Object correspondence data:
▬▬▬▬▬▬
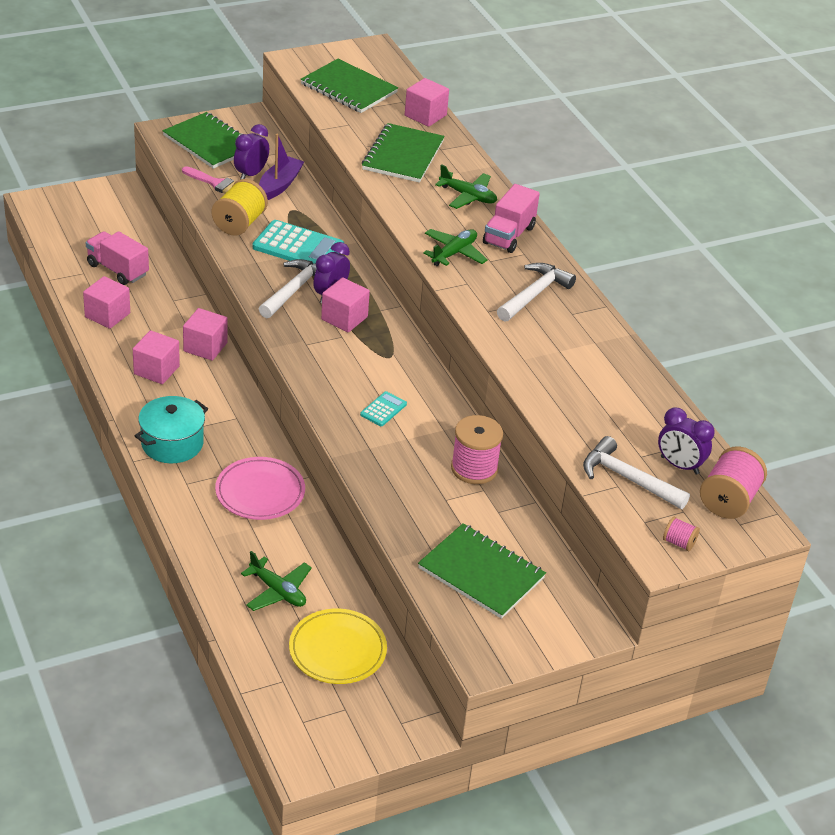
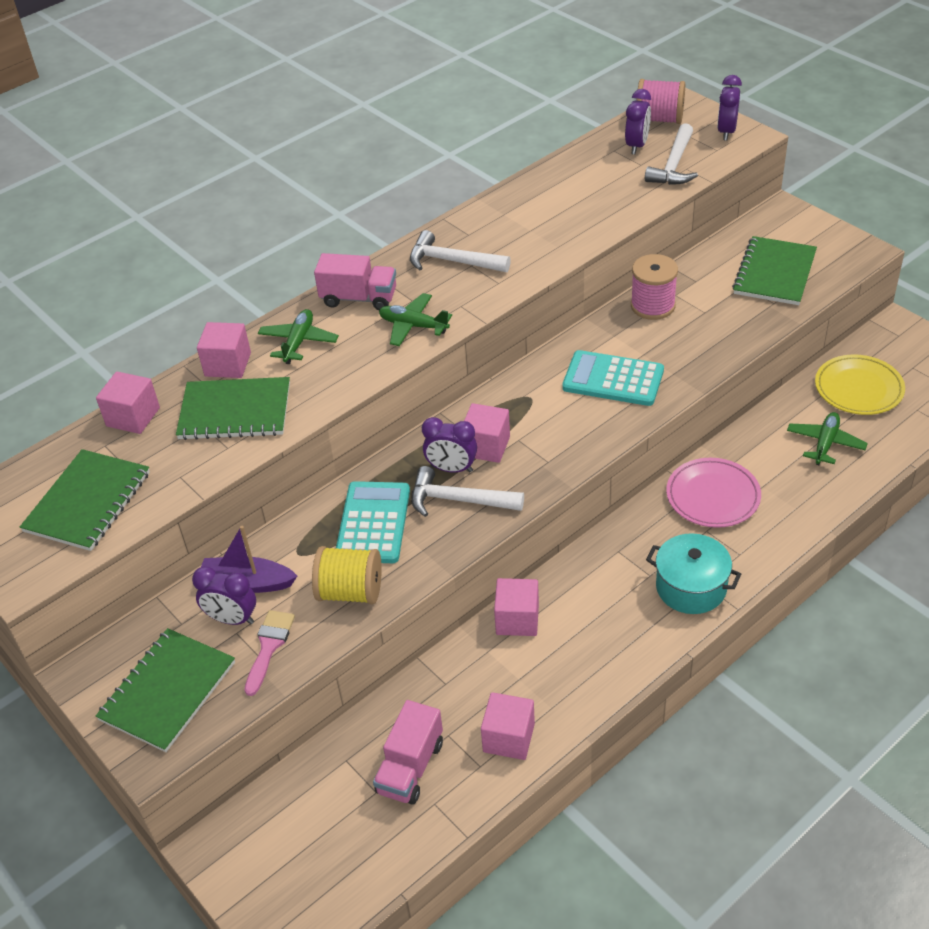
camera: 100 degrees left, 5 degrees up
(156, 370) = (583, 647): pink cube -> pink cube (228, 364)
(383, 409) = (613, 379): turquoise calculator -> turquoise calculator, size x2.01
(679, 543) = (726, 132): pink spool -> purple clock

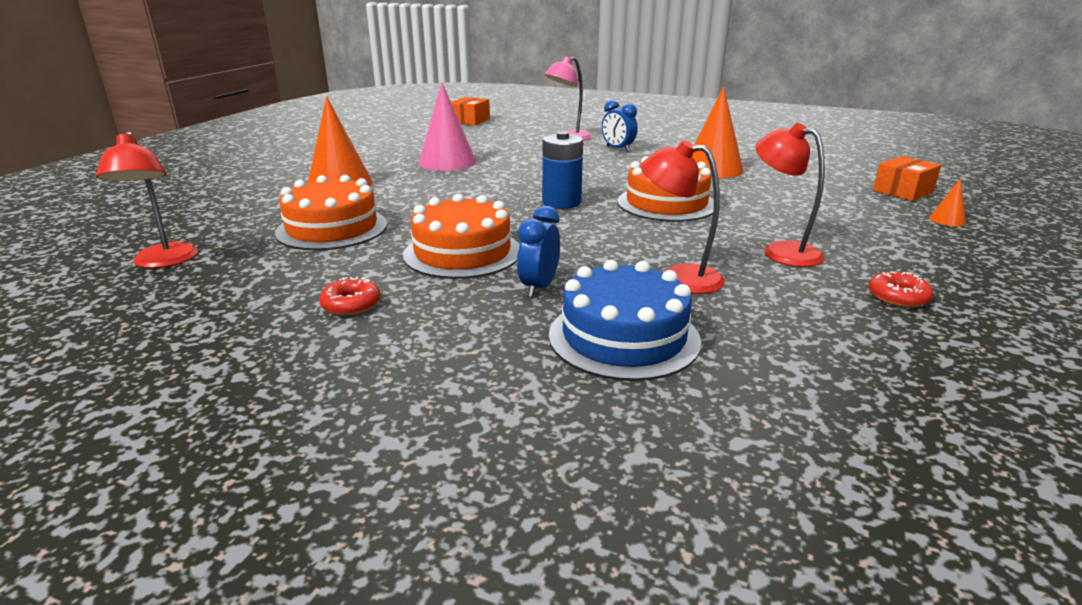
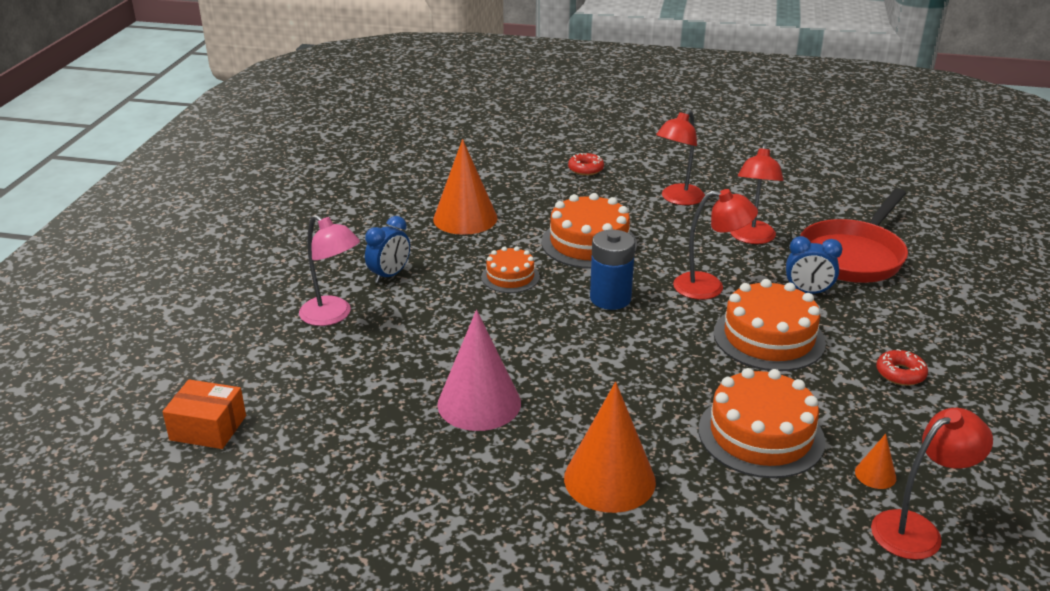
camera: 100 degrees left, 5 degrees up
(568, 240) = (709, 287): none -> red lamp
(608, 176) = (510, 277): none -> orange cake
(623, 337) = (853, 256): blue cake -> red pan
(897, 297) = (732, 170): red donut -> red donut (585, 169)
(902, 191) = (512, 142): orange box -> none
(947, 220) = (579, 136): orange cone -> orange cone (875, 474)

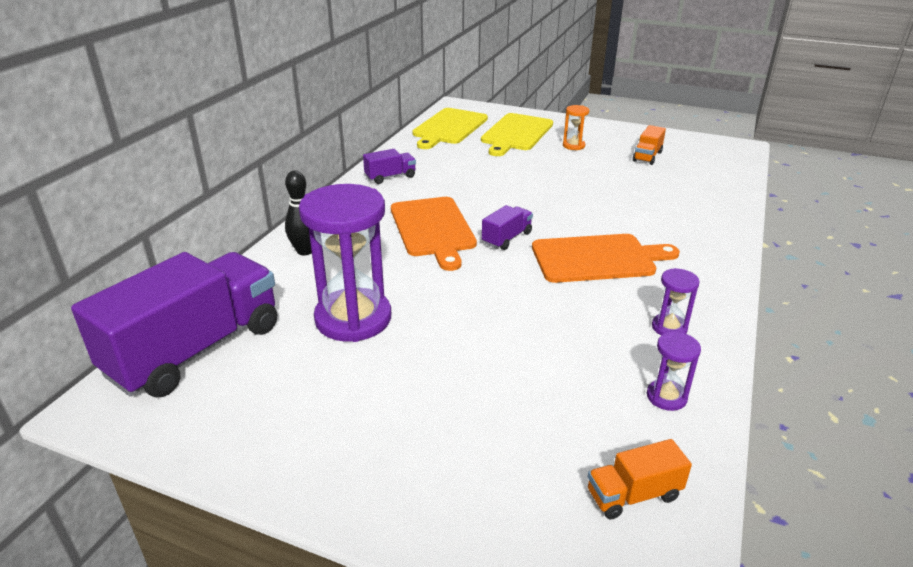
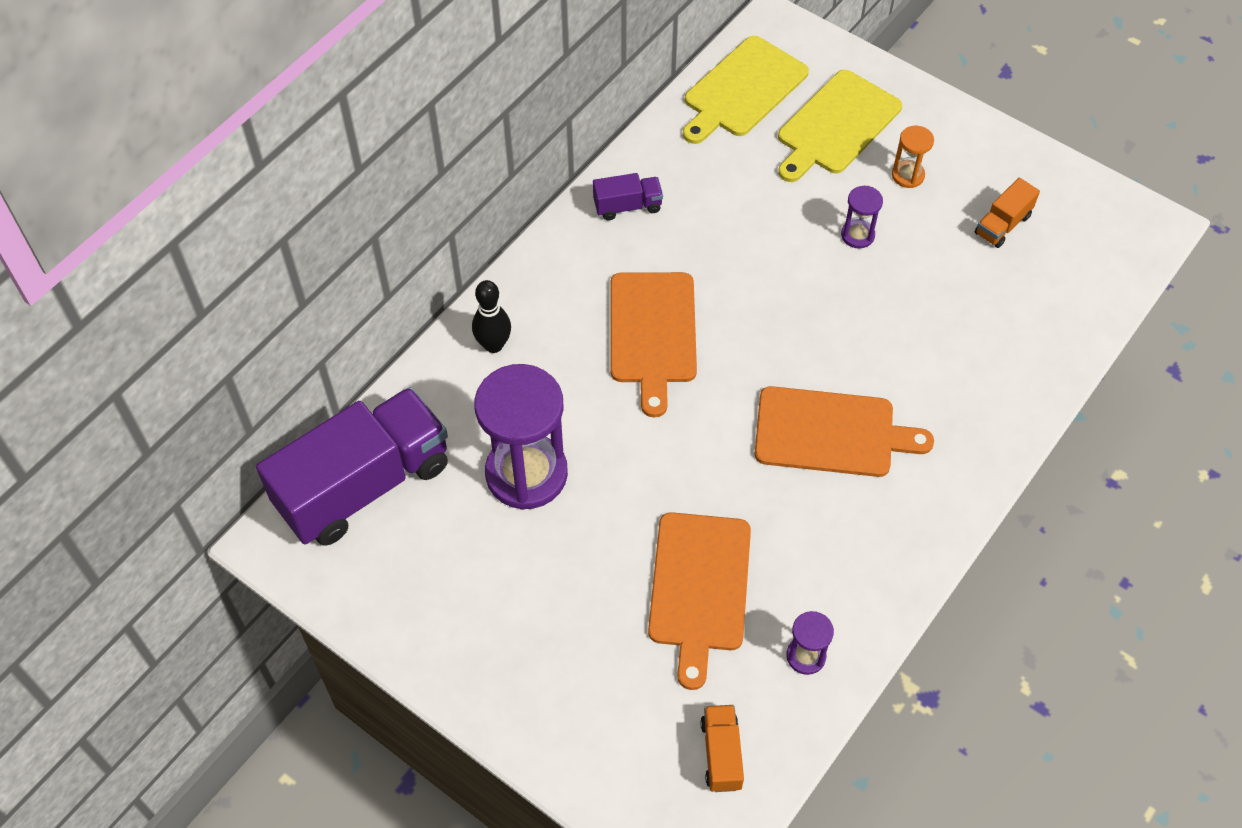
camera: 15 degrees right, 25 degrees up
(507, 238) = (736, 371): purple truck -> none
(542, 366) = (699, 588): none -> orange cutting board
(633, 494) = (721, 754): orange truck -> orange truck turned 90 degrees clockwise
(669, 327) = (857, 564): purple hourglass -> purple hourglass (857, 235)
▬▬▬▬▬▬
→ **What is required**: Starting with the line above that holds "(383, 409) = (613, 379): turquoise", restate each line word for word up to and including the line that holds "(608, 176) = (510, 277): none -> orange cake". Drop the pictures.

→ **Answer space**:
(383, 409) = (613, 379): turquoise calculator -> turquoise calculator, size x2.01
(679, 543) = (726, 132): pink spool -> purple clock

camera: 100 degrees left, 5 degrees up
(568, 240) = (709, 287): none -> red lamp
(608, 176) = (510, 277): none -> orange cake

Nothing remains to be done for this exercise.